╭─ Recorded information

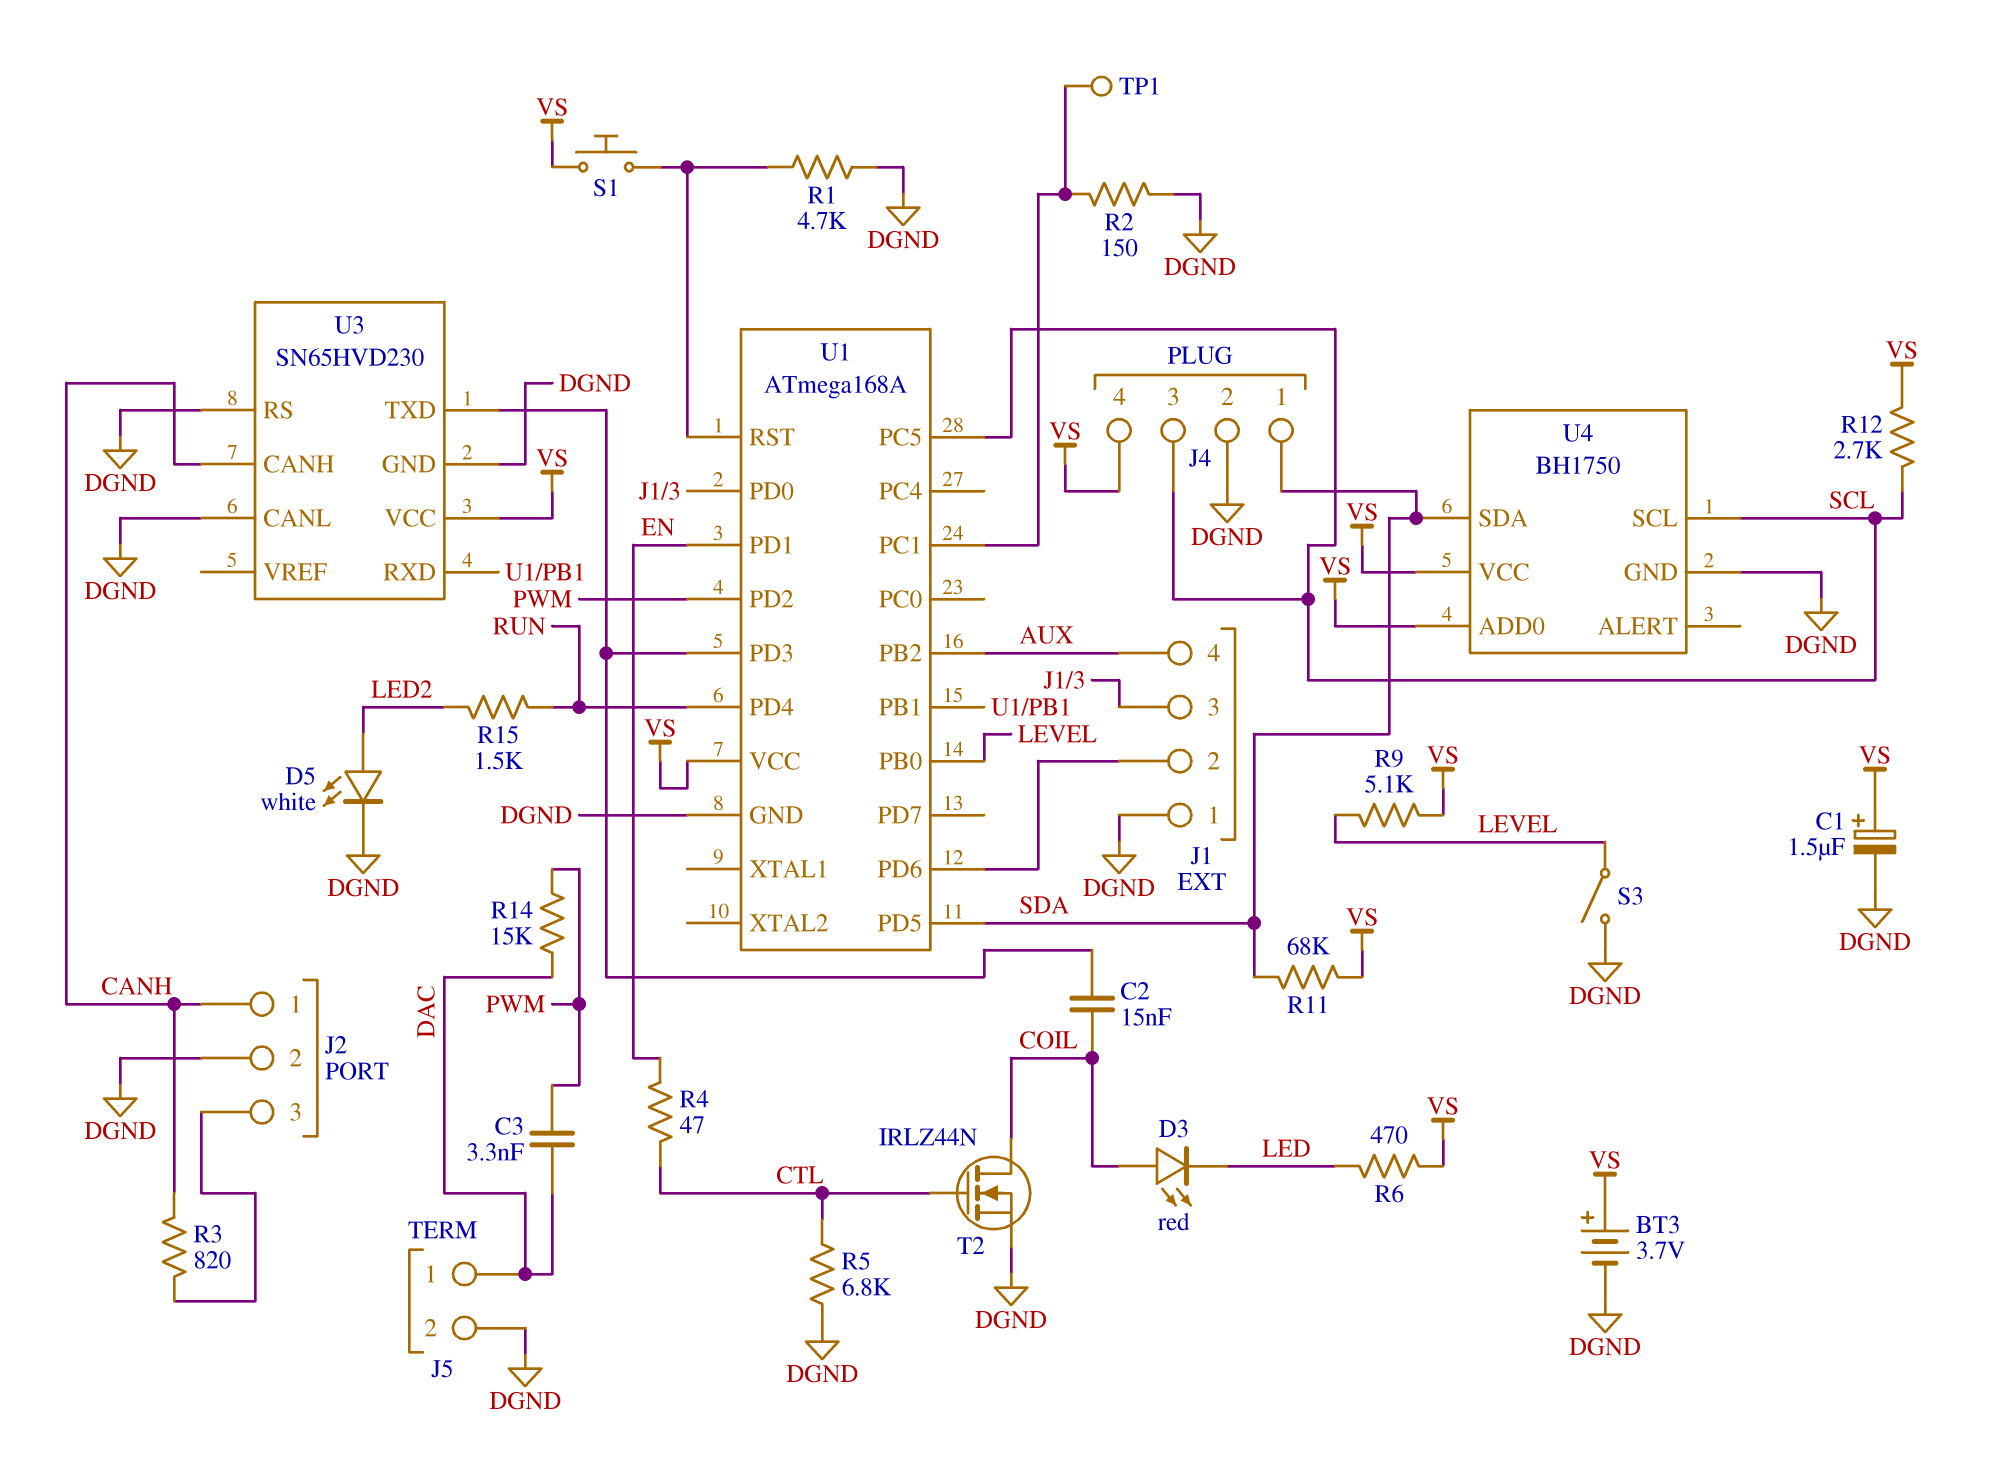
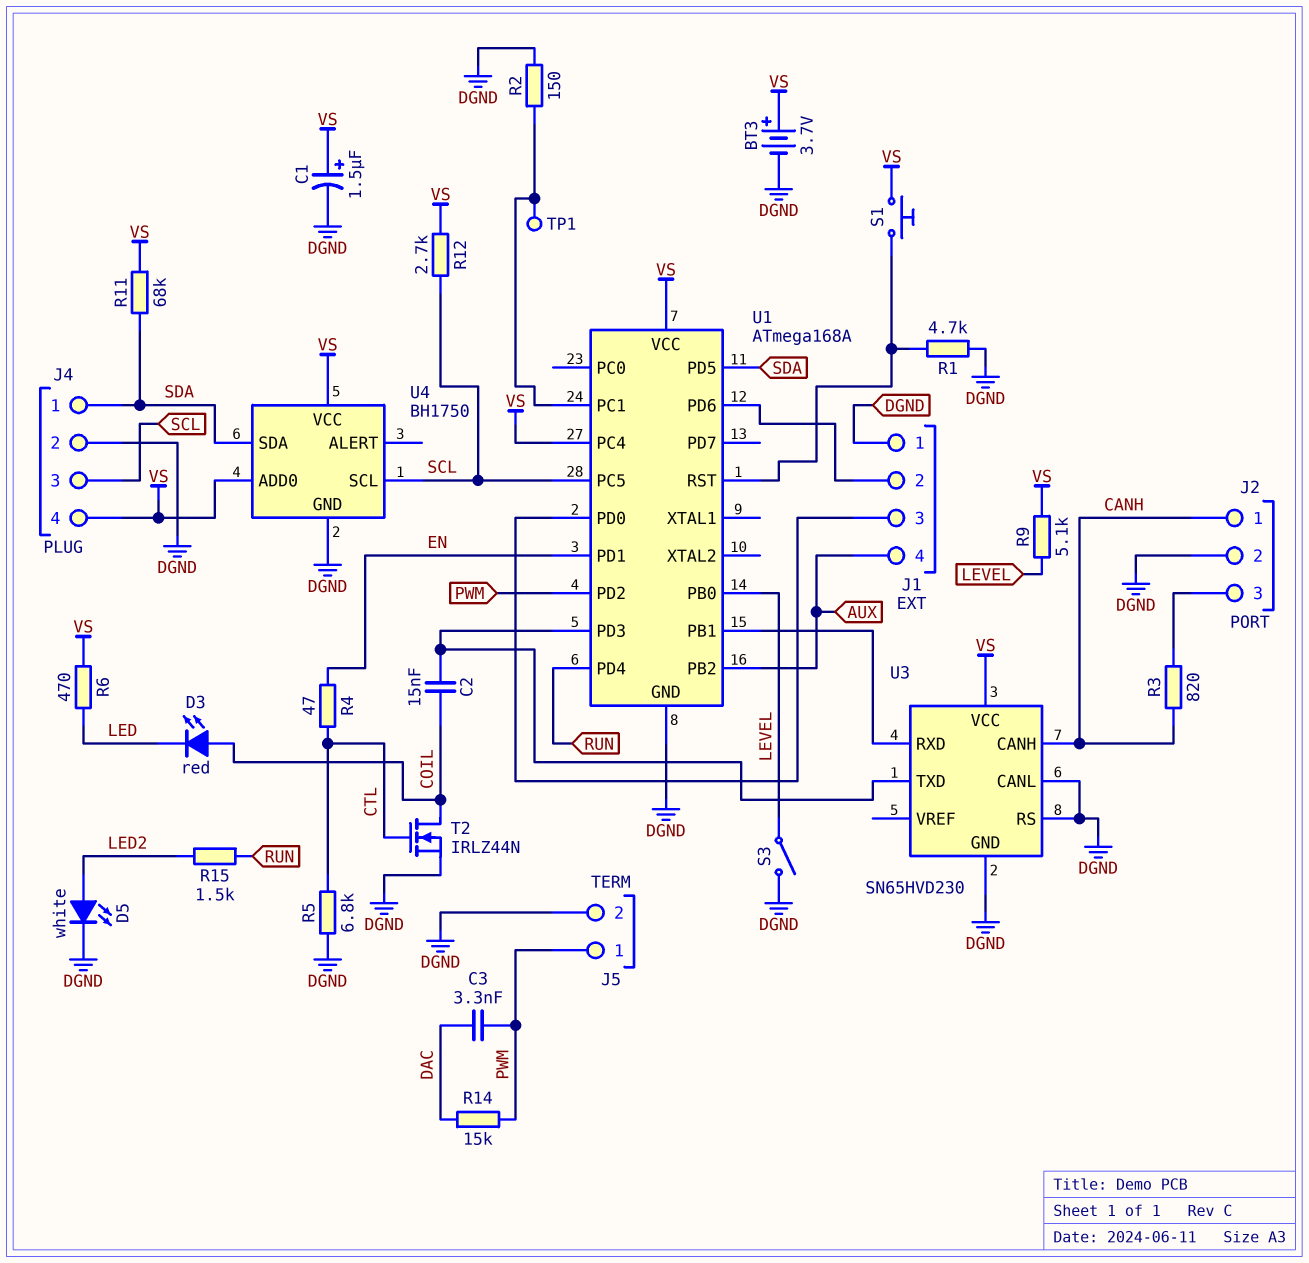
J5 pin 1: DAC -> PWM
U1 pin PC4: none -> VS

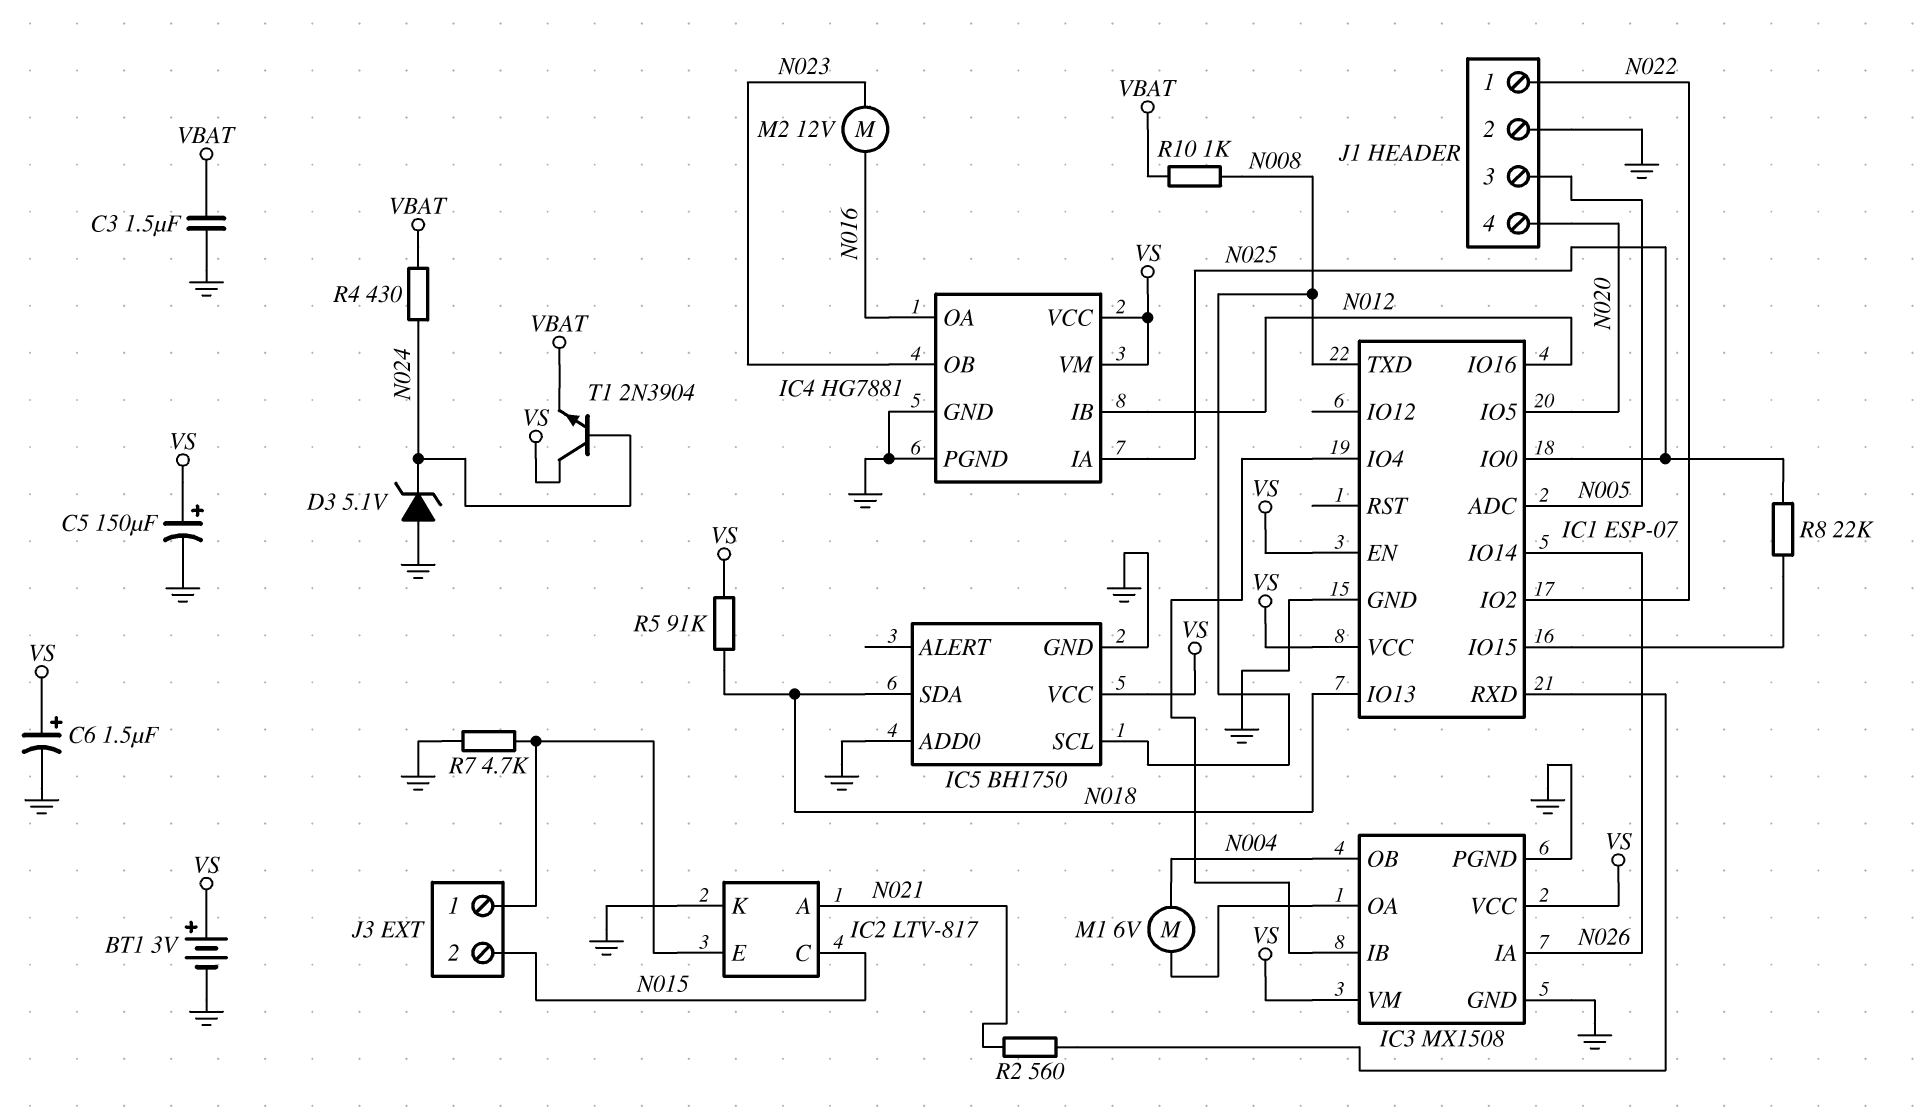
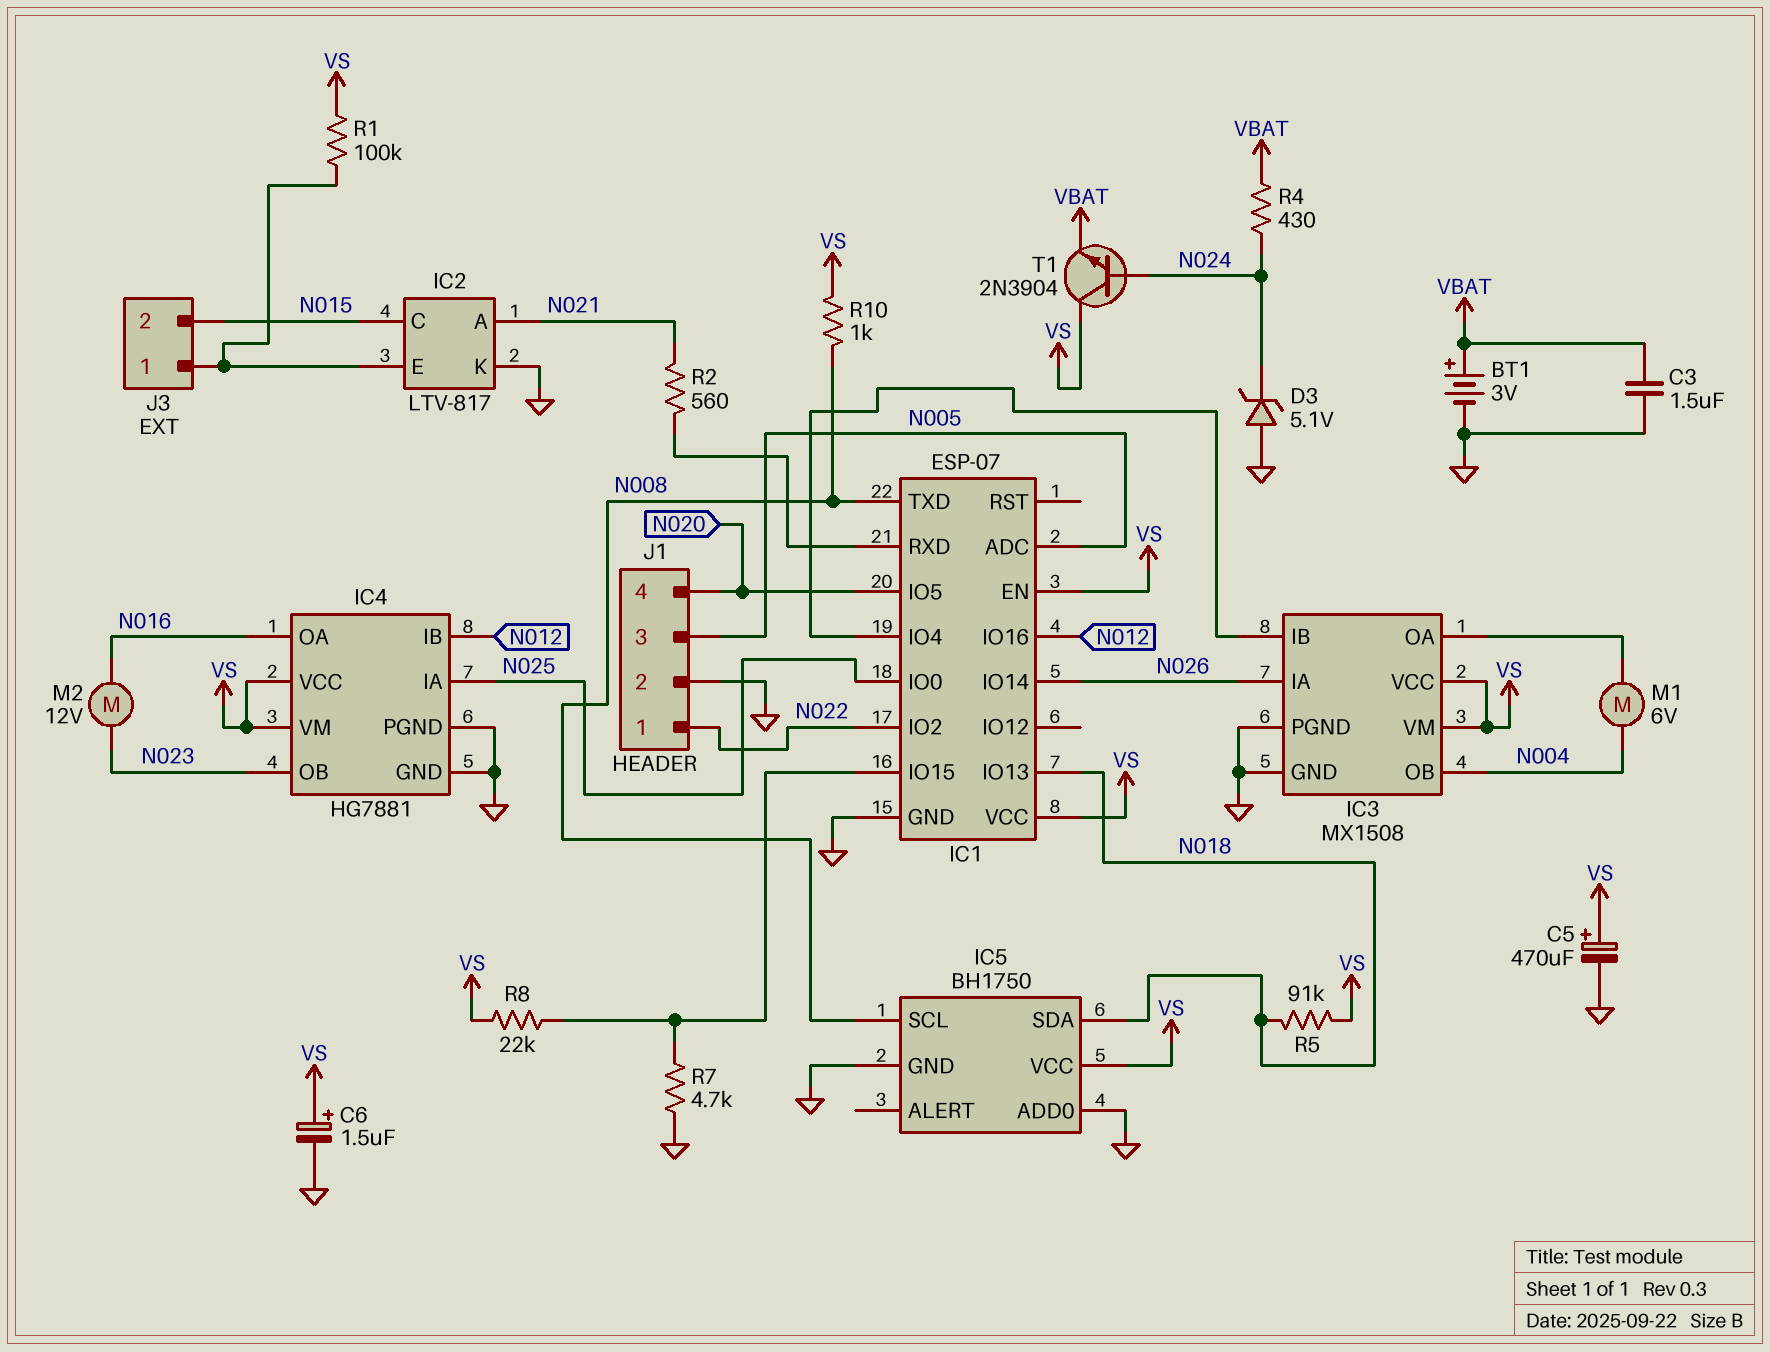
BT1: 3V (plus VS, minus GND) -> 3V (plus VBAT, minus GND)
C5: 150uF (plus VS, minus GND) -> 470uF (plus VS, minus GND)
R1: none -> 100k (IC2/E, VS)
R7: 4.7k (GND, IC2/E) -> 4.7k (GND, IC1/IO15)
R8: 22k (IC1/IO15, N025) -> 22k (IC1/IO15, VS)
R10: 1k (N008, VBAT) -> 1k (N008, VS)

╰─

▸ **Work to be completed**
Every record must be copied exactly, with the pictures left out.

▸ **Expected answer**
J5 pin 1: DAC -> PWM
U1 pin PC4: none -> VS

BT1: 3V (plus VS, minus GND) -> 3V (plus VBAT, minus GND)
C5: 150uF (plus VS, minus GND) -> 470uF (plus VS, minus GND)
R1: none -> 100k (IC2/E, VS)
R7: 4.7k (GND, IC2/E) -> 4.7k (GND, IC1/IO15)
R8: 22k (IC1/IO15, N025) -> 22k (IC1/IO15, VS)
R10: 1k (N008, VBAT) -> 1k (N008, VS)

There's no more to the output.